_What is being asked_
Write out the entries below exactly as they stand. Skip every image.

Coordinate-based change listings
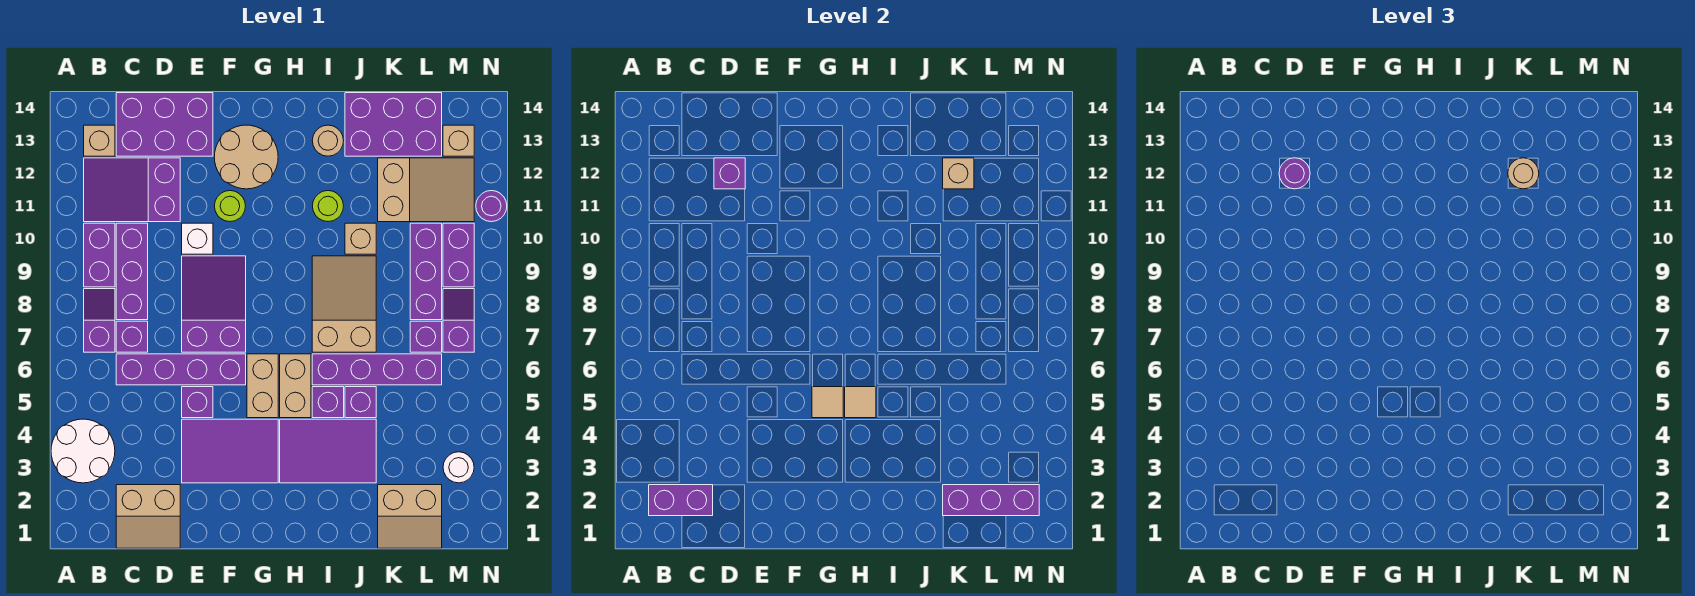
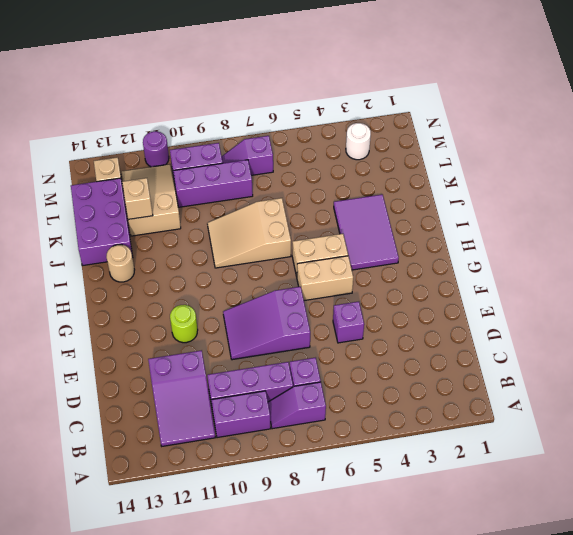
none -> white 2x2 round brick [51,419,115,483]
none -> tan 1x1 brick [84,125,115,156]
none -> tan 2x2 slope [116,485,180,548]
none -> purple 1x4 brick [116,354,246,385]

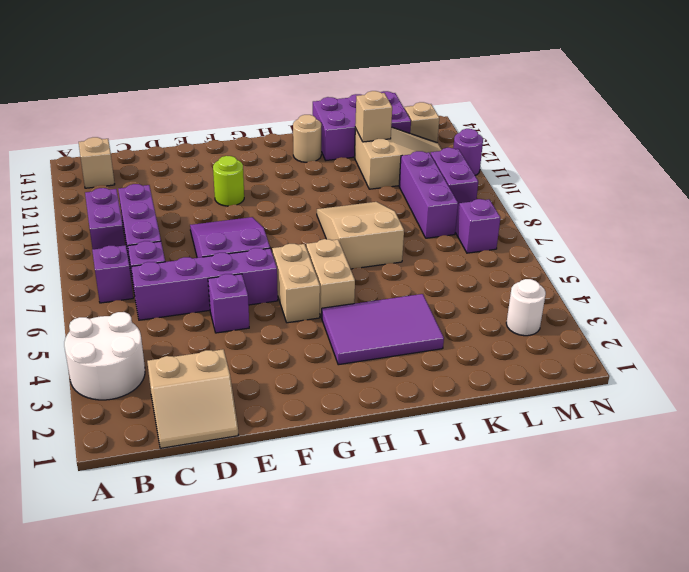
none -> purple 2x3 slope [84,158,180,222]
none -> purple 2x3 brick [116,93,213,156]
none -> purple 2x3 tile [182,419,278,483]
none -> white 1x1 brick [182,223,213,254]

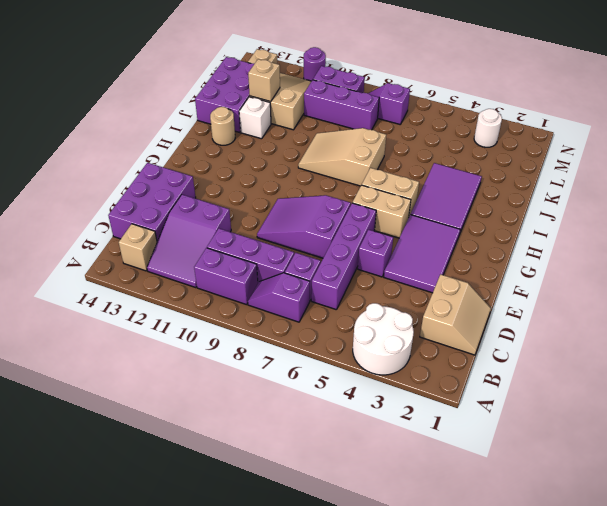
white 1x1 brick [239,97,271,139] -> white 1x1 brick moved to [182,223,213,254]
none -> lime 1x1 round brick [215,191,245,222]
none -> tan 2x2 round brick [214,125,278,189]
none -> purple 1x1 brick [312,387,344,418]
none -> purple 1x4 brick [312,354,442,385]

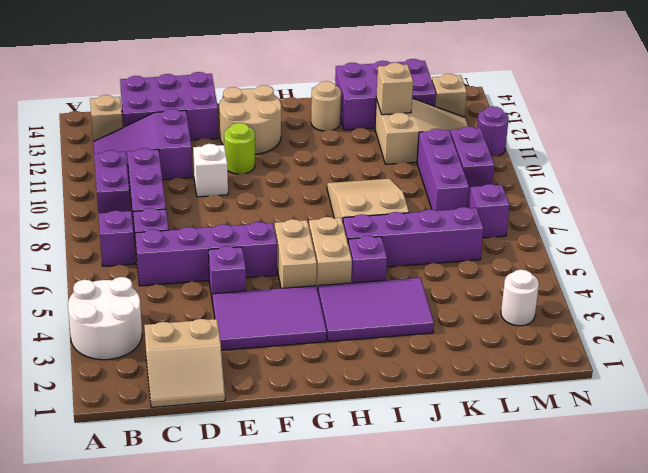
none -> purple 2x3 slope [182,256,246,352]
none -> lime 1x1 round brick [313,191,343,222]
none -> purple 1x1 brick [345,387,376,418]
none -> tan 1x1 brick [345,223,376,254]

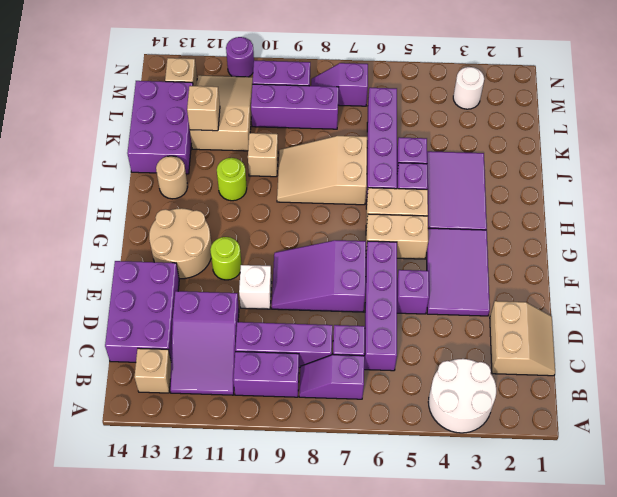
none -> tan 2x2 slope [378,485,442,548]
none -> purple 1x1 brick [410,321,442,352]
none -> purple 1x2 brick [649,485,713,516]
none -> purple 1x1 brick [714,158,745,189]

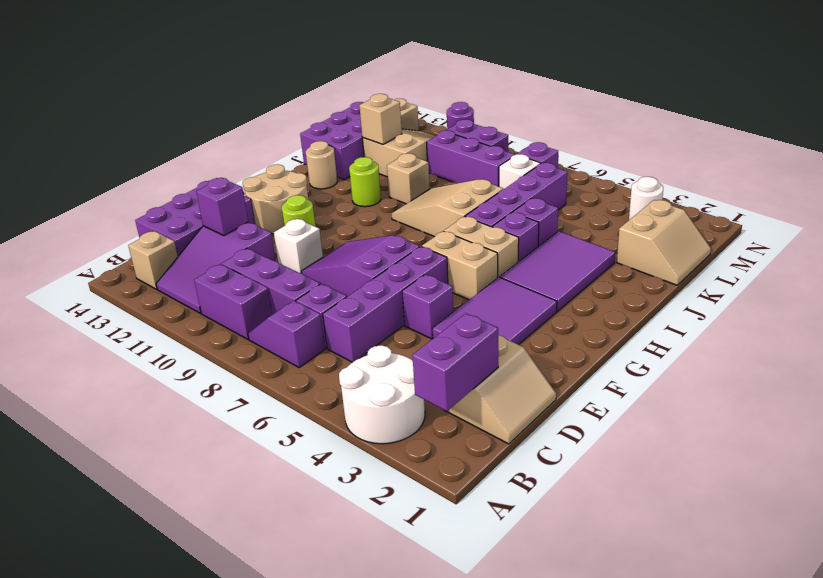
white 1x1 brick [499,154,541,189] -> purple 1x1 brick [410,321,442,352]
none -> tan 1x1 tile [812,387,843,418]
none -> tan 1x1 tile [845,387,876,418]
none -> purple 1x3 brick [943,485,1039,516]
none -> purple 1x1 round brick [1279,158,1310,189]

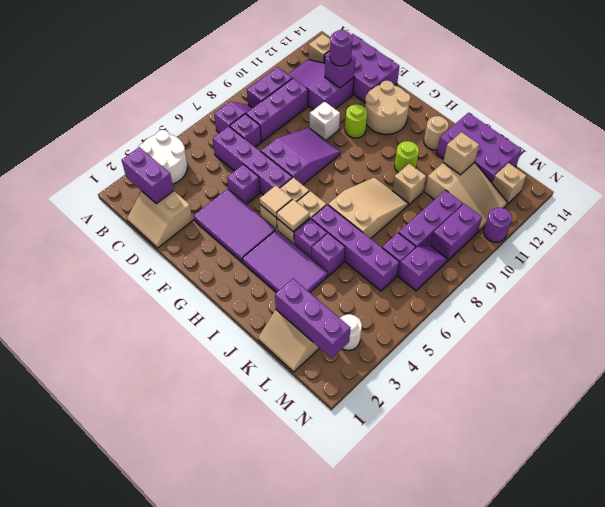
none -> tan 1x1 round brick [1508,158,1539,189]

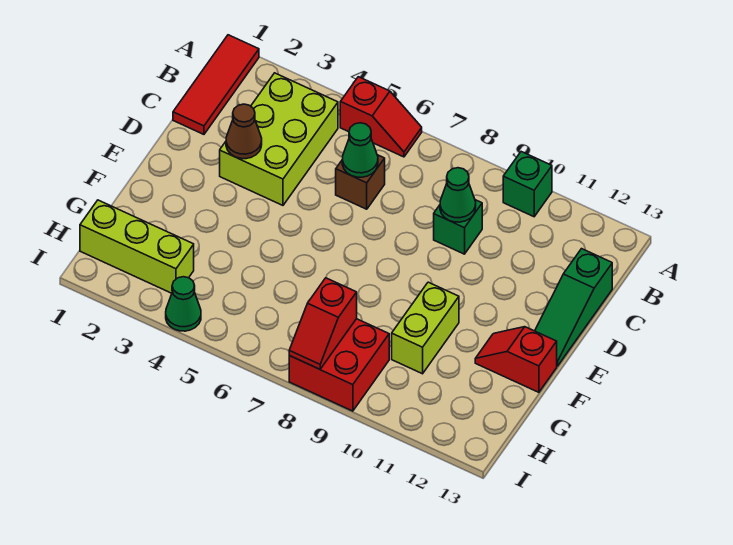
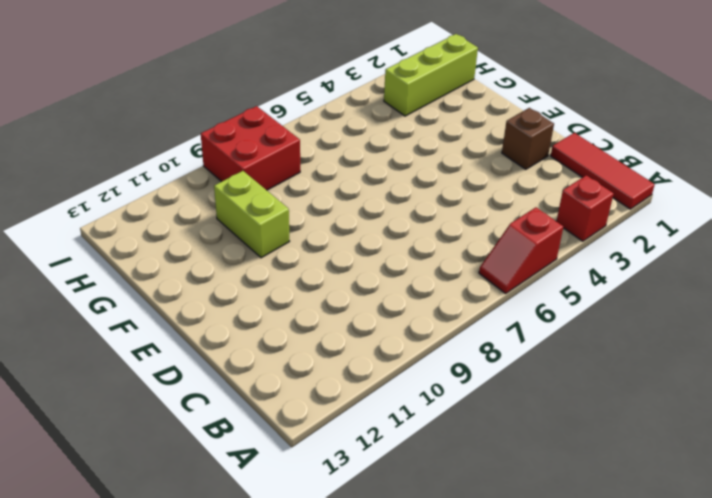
red 1x1 brick [556,175,614,241] -> none
brown 1x1 brick [502,108,554,169] -> brown 1x1 brick moved to [336,155,385,209]
none -> green 1x1 brick [503,152,552,217]
none -> lime 2x3 brick [220,73,338,205]
none -> green 1x1 brick [434,200,482,254]

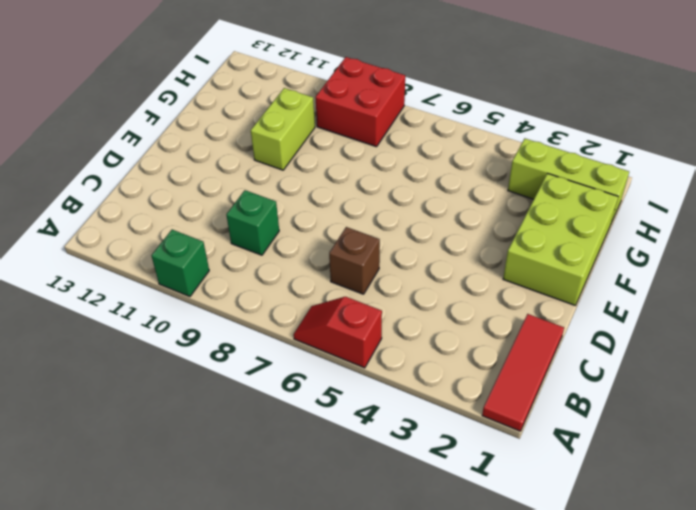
lime 2x3 brick [503,173,618,305] -> lime 2x3 brick moved to [220,73,338,205]
none -> green 1x3 slope [535,249,612,366]
none -> red 1x2 slope [475,327,557,392]
none -> green 1x1 cone [166,277,201,331]

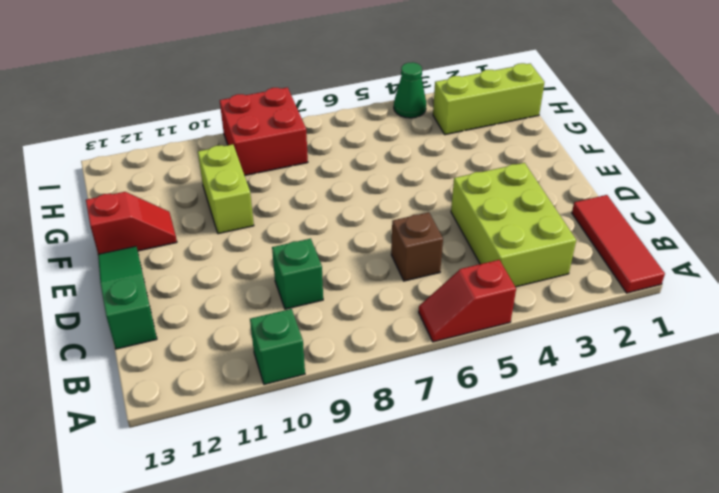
none -> green 1x1 cone [342,123,378,177]
none -> green 1x1 cone [440,168,476,222]
none -> brown 1x1 cone [226,104,262,159]

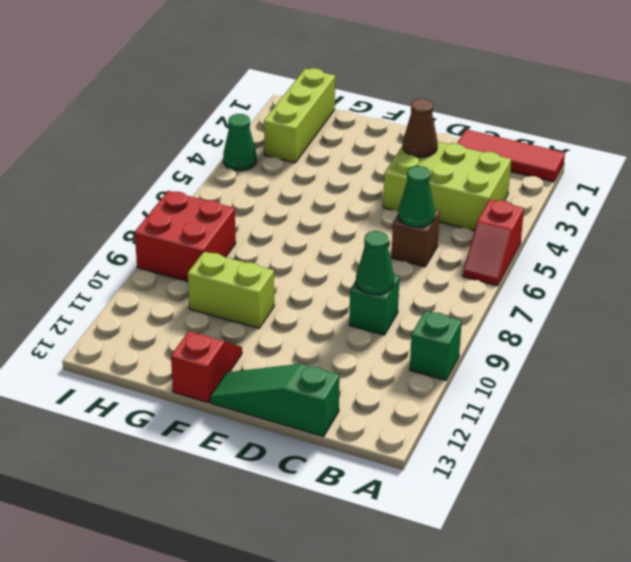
none -> red 1x2 slope [289,278,357,369]

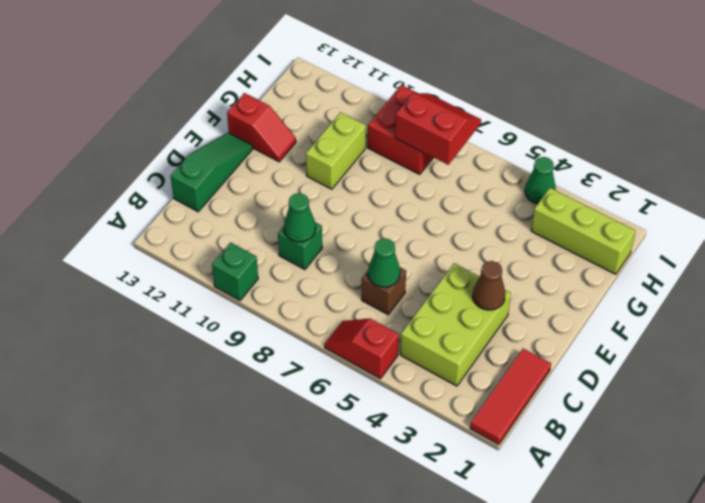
red 2x2 slope [395,93,481,165] -> red 1x2 slope [289,278,357,369]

_Task result_
none -> white 2x2 round brick [51,419,115,483]
none -> tan 1x1 brick [84,125,115,156]
none -> tan 2x2 slope [116,485,180,548]
none -> purple 1x4 brick [116,354,246,385]

none -> purple 2x3 slope [84,158,180,222]
none -> purple 2x3 brick [116,93,213,156]
none -> purple 2x3 tile [182,419,278,483]
none -> white 1x1 brick [182,223,213,254]

white 1x1 brick [239,97,271,139] -> white 1x1 brick moved to [182,223,213,254]
none -> lime 1x1 round brick [215,191,245,222]
none -> tan 2x2 round brick [214,125,278,189]
none -> purple 1x1 brick [312,387,344,418]
none -> purple 1x4 brick [312,354,442,385]

none -> purple 2x3 slope [182,256,246,352]
none -> lime 1x1 round brick [313,191,343,222]
none -> purple 1x1 brick [345,387,376,418]
none -> tan 1x1 brick [345,223,376,254]

none -> tan 2x2 slope [378,485,442,548]
none -> purple 1x1 brick [410,321,442,352]
none -> purple 1x2 brick [649,485,713,516]
none -> purple 1x1 brick [714,158,745,189]

white 1x1 brick [499,154,541,189] -> purple 1x1 brick [410,321,442,352]
none -> tan 1x1 tile [812,387,843,418]
none -> tan 1x1 tile [845,387,876,418]
none -> purple 1x3 brick [943,485,1039,516]
none -> purple 1x1 round brick [1279,158,1310,189]

none -> tan 1x1 round brick [1508,158,1539,189]

red 1x1 brick [556,175,614,241] -> none
brown 1x1 brick [502,108,554,169] -> brown 1x1 brick moved to [336,155,385,209]
none -> green 1x1 brick [503,152,552,217]
none -> lime 2x3 brick [220,73,338,205]
none -> green 1x1 brick [434,200,482,254]

lime 2x3 brick [503,173,618,305] -> lime 2x3 brick moved to [220,73,338,205]
none -> green 1x3 slope [535,249,612,366]
none -> red 1x2 slope [475,327,557,392]
none -> green 1x1 cone [166,277,201,331]

none -> green 1x1 cone [342,123,378,177]
none -> green 1x1 cone [440,168,476,222]
none -> brown 1x1 cone [226,104,262,159]

none -> red 1x2 slope [289,278,357,369]

red 2x2 slope [395,93,481,165] -> red 1x2 slope [289,278,357,369]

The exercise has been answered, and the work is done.